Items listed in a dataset
== == ==
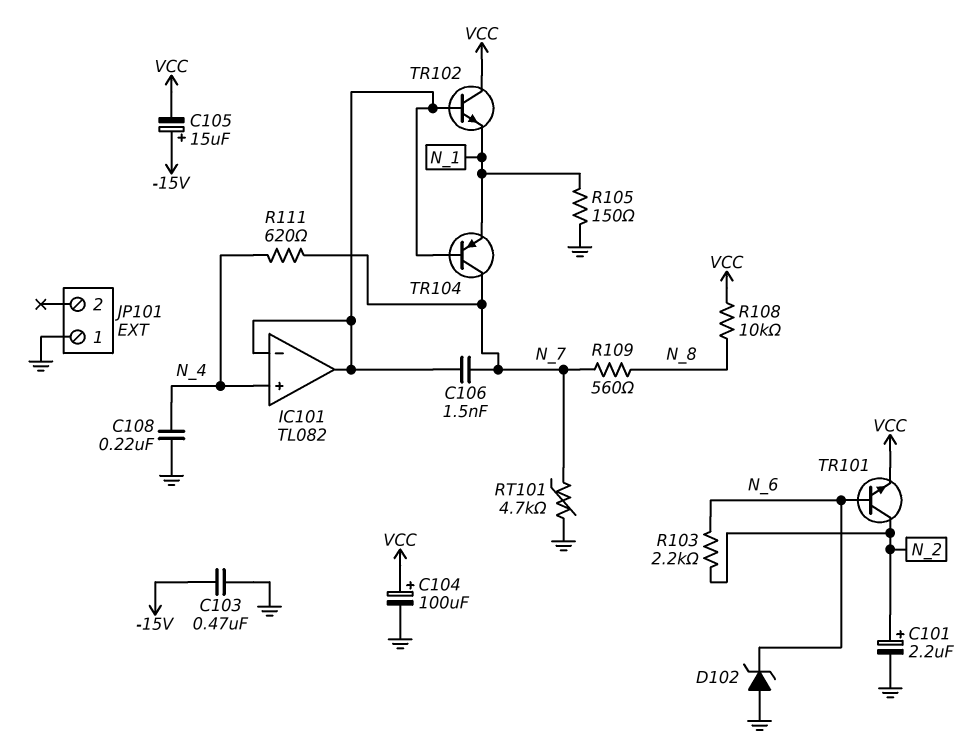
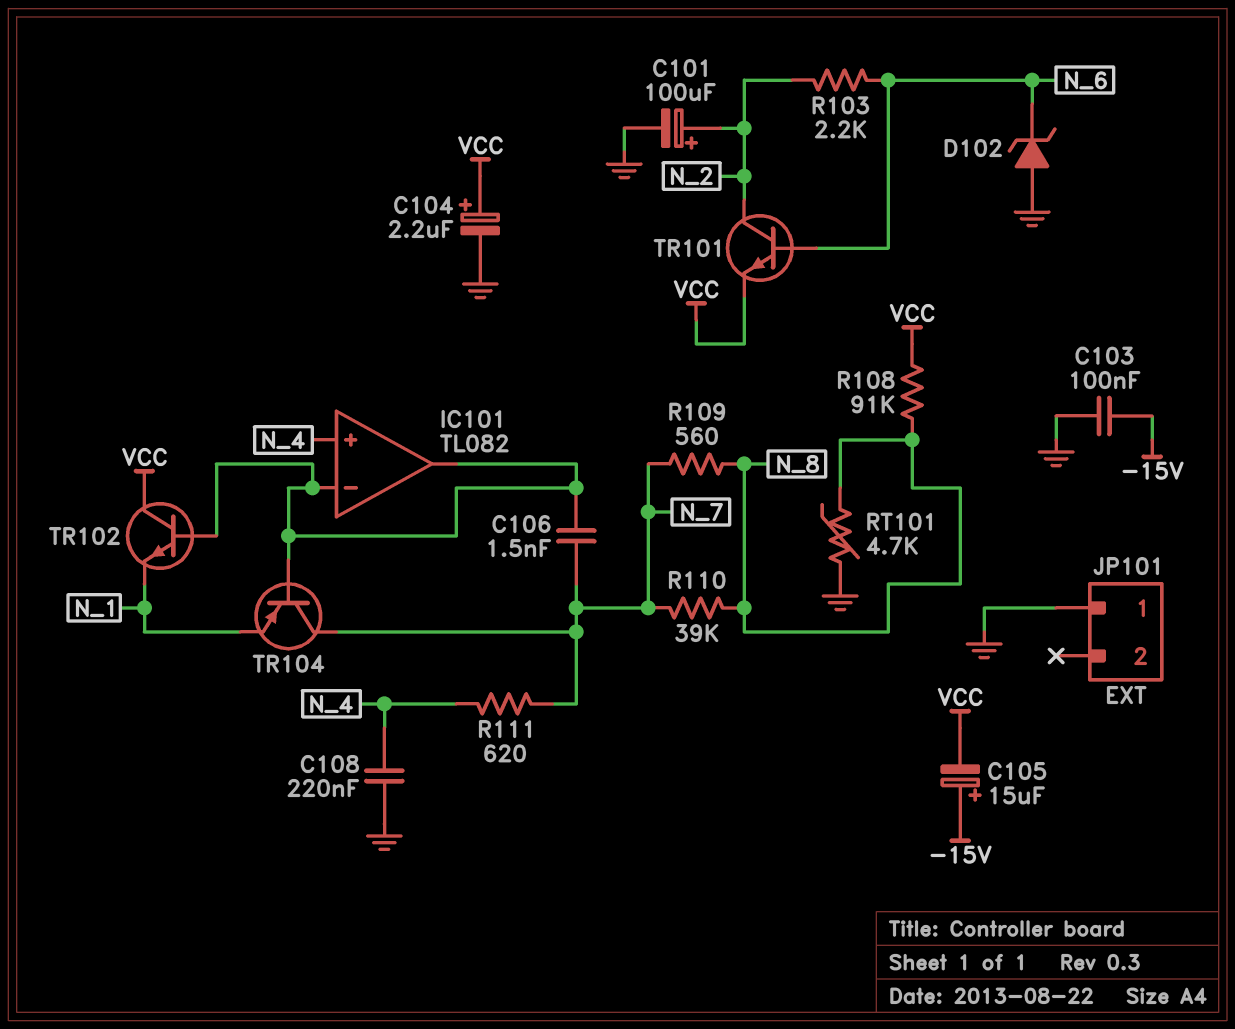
C101: 2.2uF (plus N_2, minus GND) -> 100uF (plus N_2, minus GND)
C103: 470nF (-15V, GND) -> 100nF (-15V, GND)
C104: 100uF (plus VCC, minus GND) -> 2.2uF (plus VCC, minus GND)
R105: 150 (GND, N_1) -> none
R108: 10k (N_8, VCC) -> 91k (N_8, VCC)
R110: none -> 39k (N_7, N_8)
RT101: 4.7k (GND, N_7) -> 4.7k (GND, N_8)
== == ==
WORK TO COMPLETE:
Show every line of the entries above where the word "none" occurs.

WRITTEN ANSWER:
R105: 150 (GND, N_1) -> none
R110: none -> 39k (N_7, N_8)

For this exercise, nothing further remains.